# Instructions to follow
Repeat every record exactly, but omit the images.

[Before and after images]
________________________

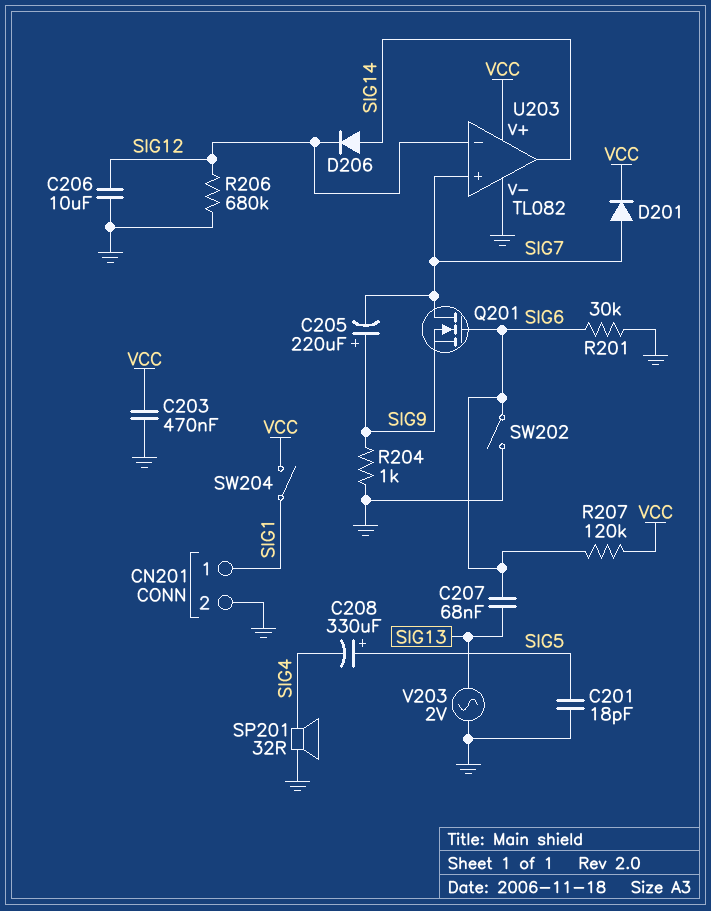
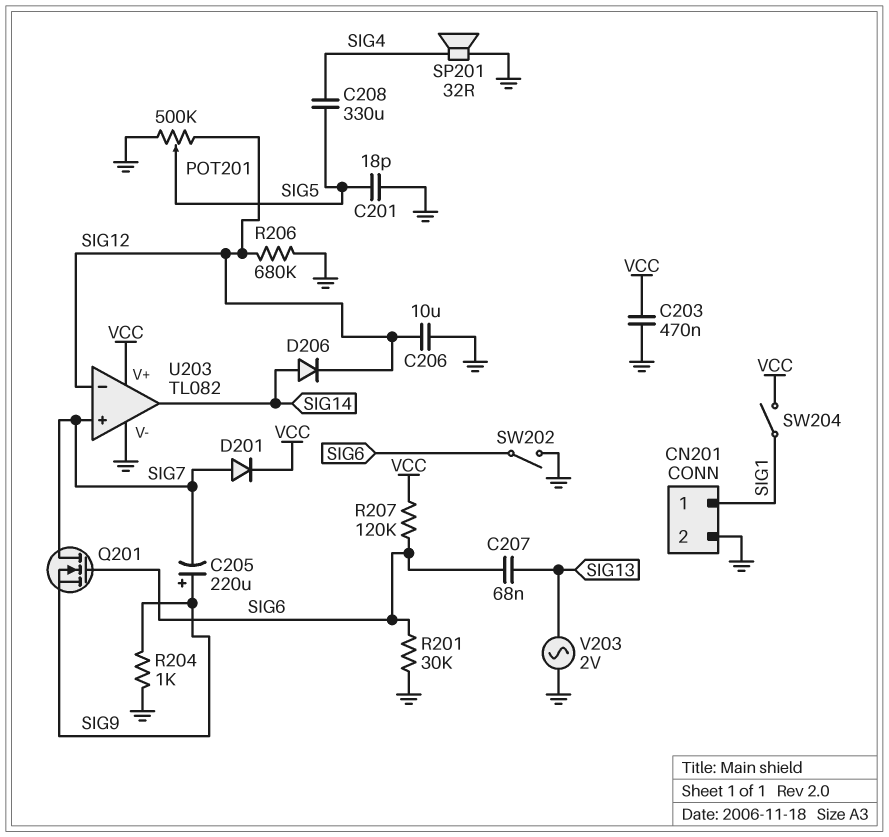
C208: 330uF (plus SIG5, minus SIG4) -> 330uF (SIG4, SIG5)
POT201: none -> 500k (GND, SIG12, wiper SIG5)

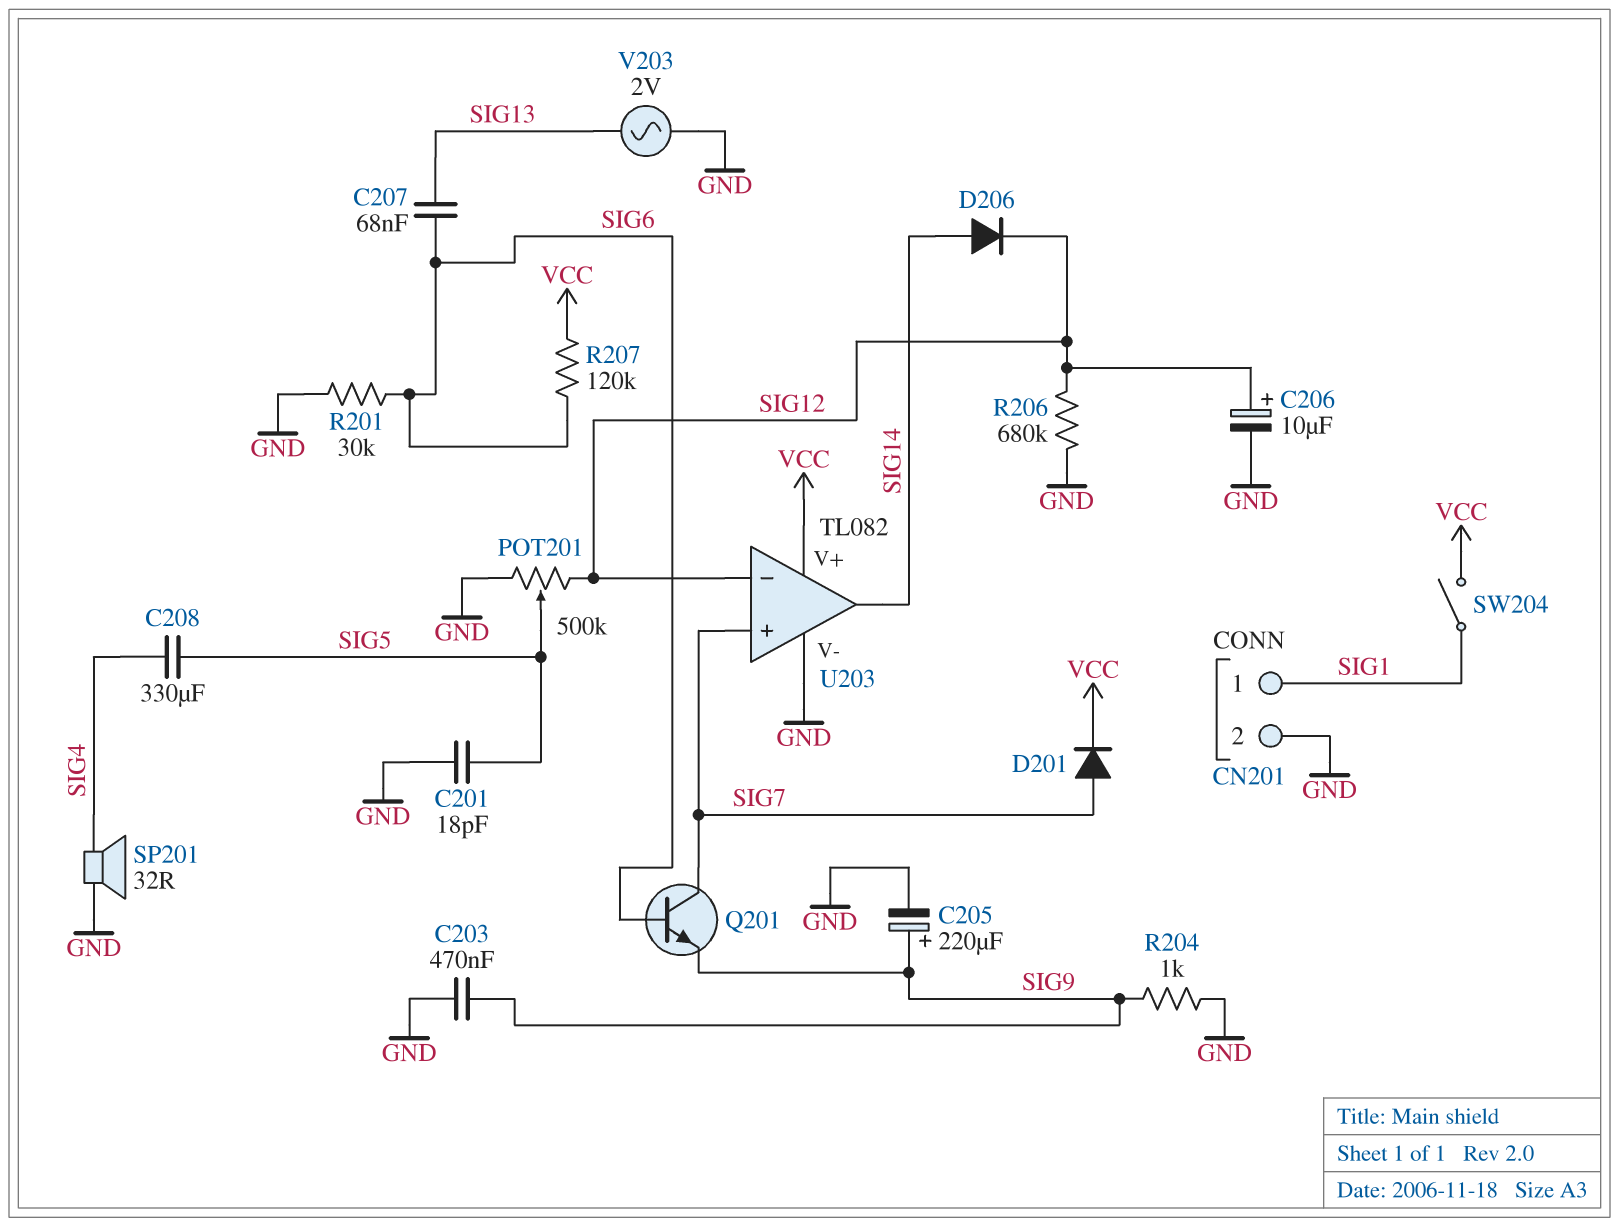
C203: 470nF (GND, VCC) -> 470nF (GND, SIG9)
C205: 220uF (plus SIG9, minus SIG7) -> 220uF (plus SIG9, minus GND)
C206: 10uF (GND, SIG12) -> 10uF (plus SIG12, minus GND)
Q201: NMOS (G SIG6, D SIG7, S SIG9) -> NPN (B SIG6, C SIG7, E SIG9)
SW202: switch (GND, SIG6) -> none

________________________

# Solution to the problem
C208: 330uF (plus SIG5, minus SIG4) -> 330uF (SIG4, SIG5)
POT201: none -> 500k (GND, SIG12, wiper SIG5)

C203: 470nF (GND, VCC) -> 470nF (GND, SIG9)
C205: 220uF (plus SIG9, minus SIG7) -> 220uF (plus SIG9, minus GND)
C206: 10uF (GND, SIG12) -> 10uF (plus SIG12, minus GND)
Q201: NMOS (G SIG6, D SIG7, S SIG9) -> NPN (B SIG6, C SIG7, E SIG9)
SW202: switch (GND, SIG6) -> none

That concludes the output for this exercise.